— WHAT IS BEING ASKED —
Search the records for "plus". Report every line where it occurs.

— INPUT DATA —
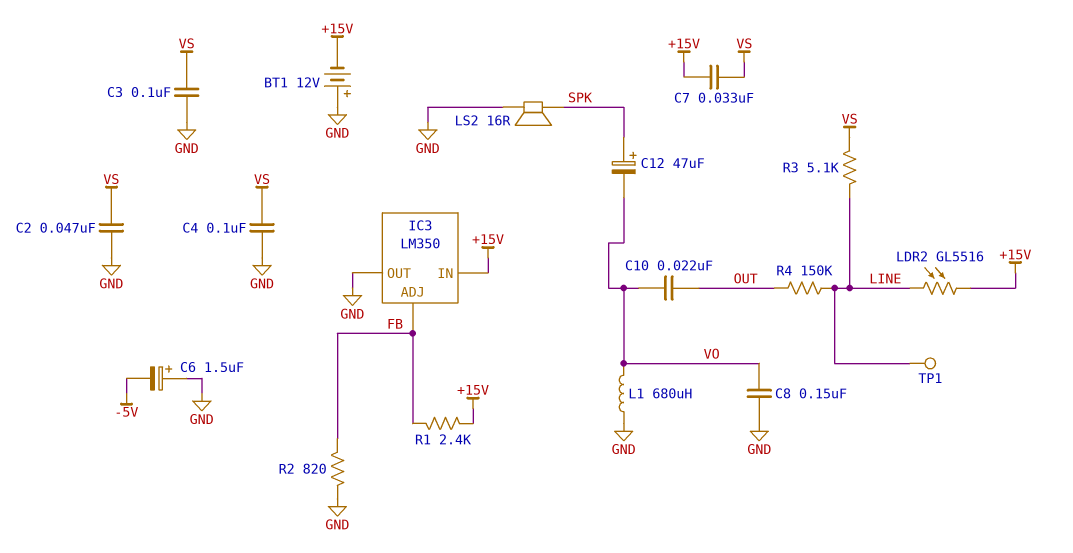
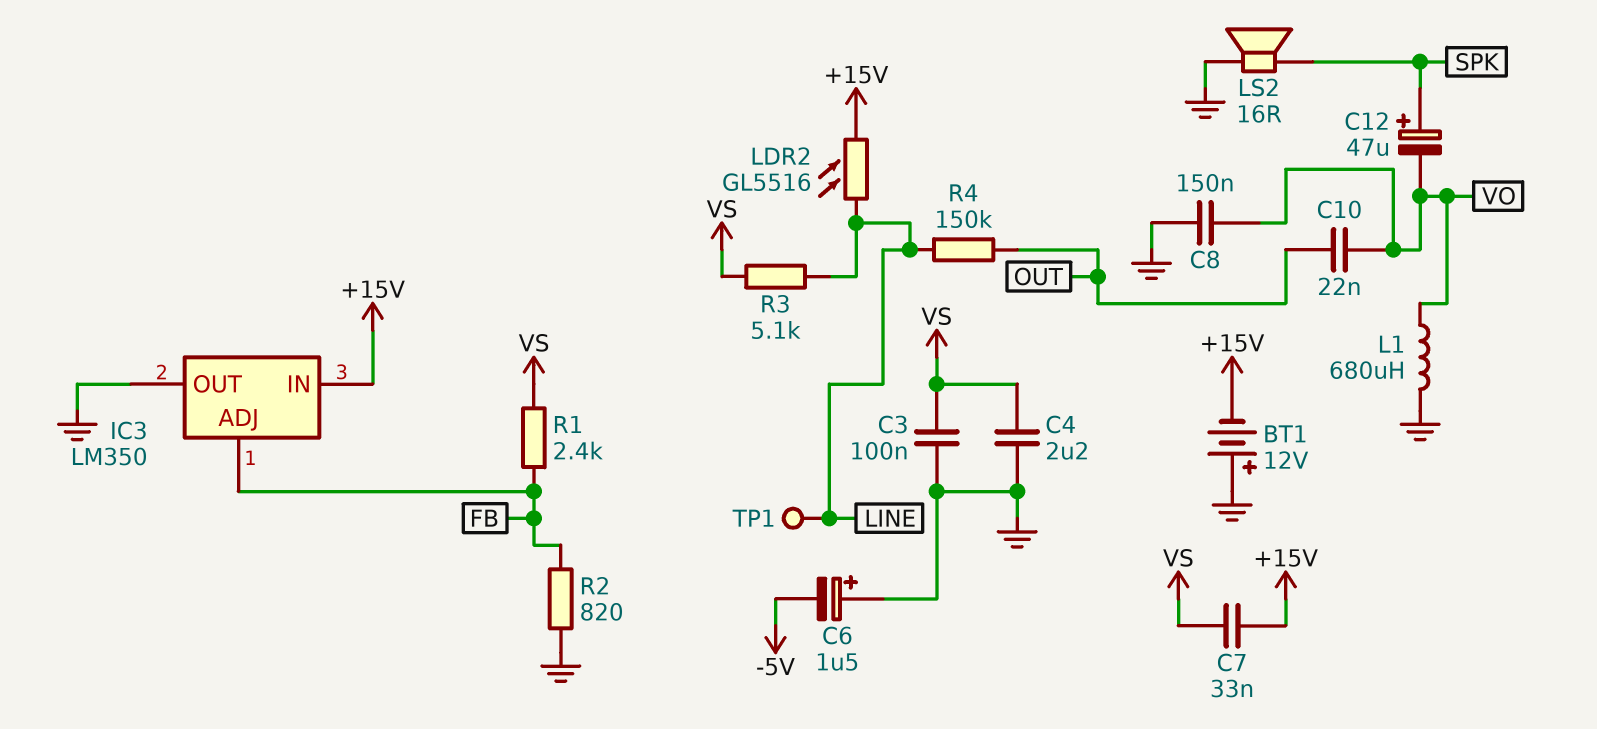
C2: 47nF (GND, VS) -> none
C4: 100nF (GND, VS) -> 2.2uF (GND, VS)
R1: 2.4k (+15V, FB) -> 2.4k (FB, VS)

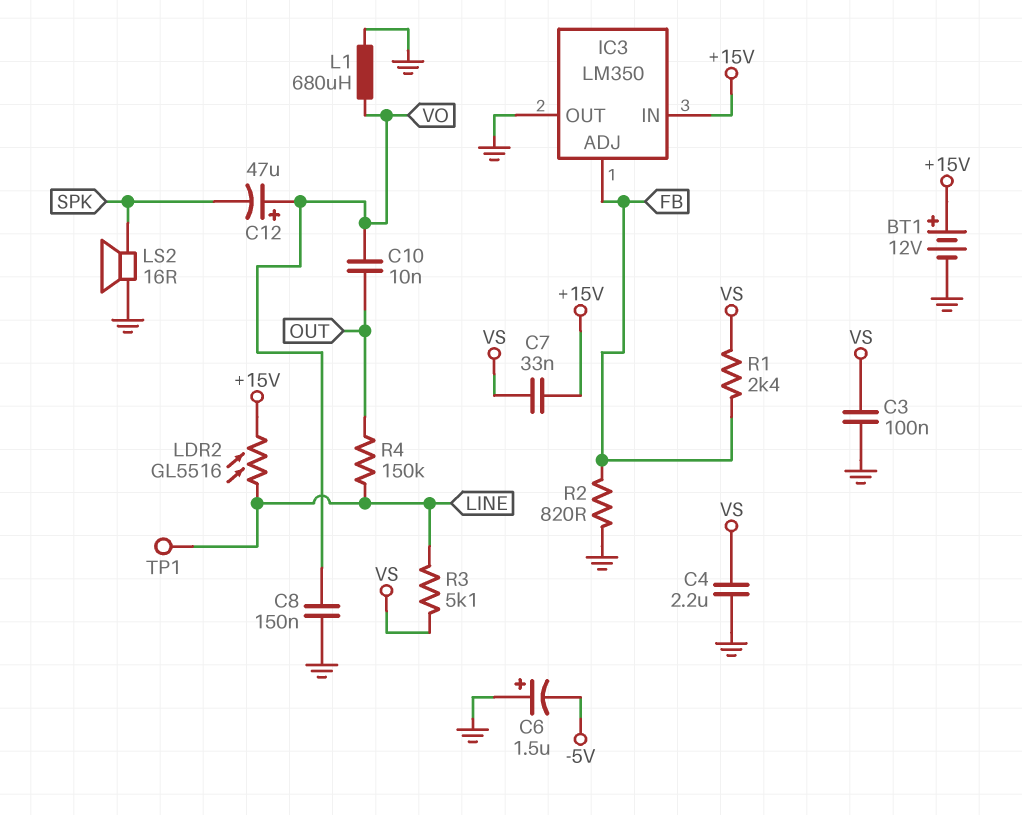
BT1: 12V (plus GND, minus +15V) -> 12V (plus +15V, minus GND)
C10: 22nF (OUT, VO) -> 10nF (OUT, VO)
C12: 47uF (plus SPK, minus VO) -> 47uF (plus VO, minus SPK)

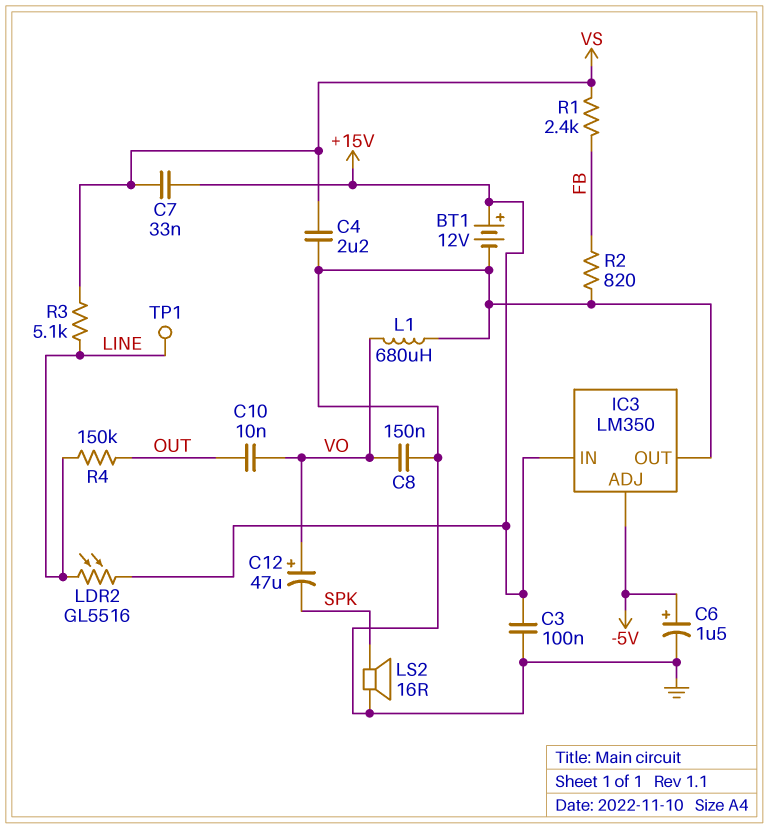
C3: 100nF (GND, VS) -> 100nF (+15V, GND)
C6: 1.5uF (plus GND, minus -5V) -> 1.5uF (plus -5V, minus GND)
IC3 pin ADJ: FB -> -5V

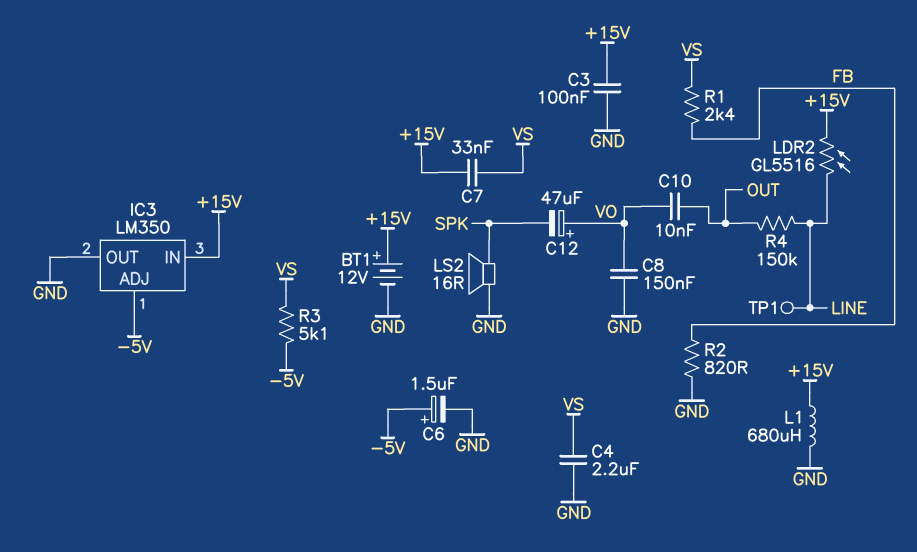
L1: 680uH (GND, VO) -> 680uH (+15V, GND)
R3: 5.1k (LINE, VS) -> 5.1k (-5V, VS)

— RESPONSE TO THIS EXERCISE —
BT1: 12V (plus GND, minus +15V) -> 12V (plus +15V, minus GND)
C12: 47uF (plus SPK, minus VO) -> 47uF (plus VO, minus SPK)
C6: 1.5uF (plus GND, minus -5V) -> 1.5uF (plus -5V, minus GND)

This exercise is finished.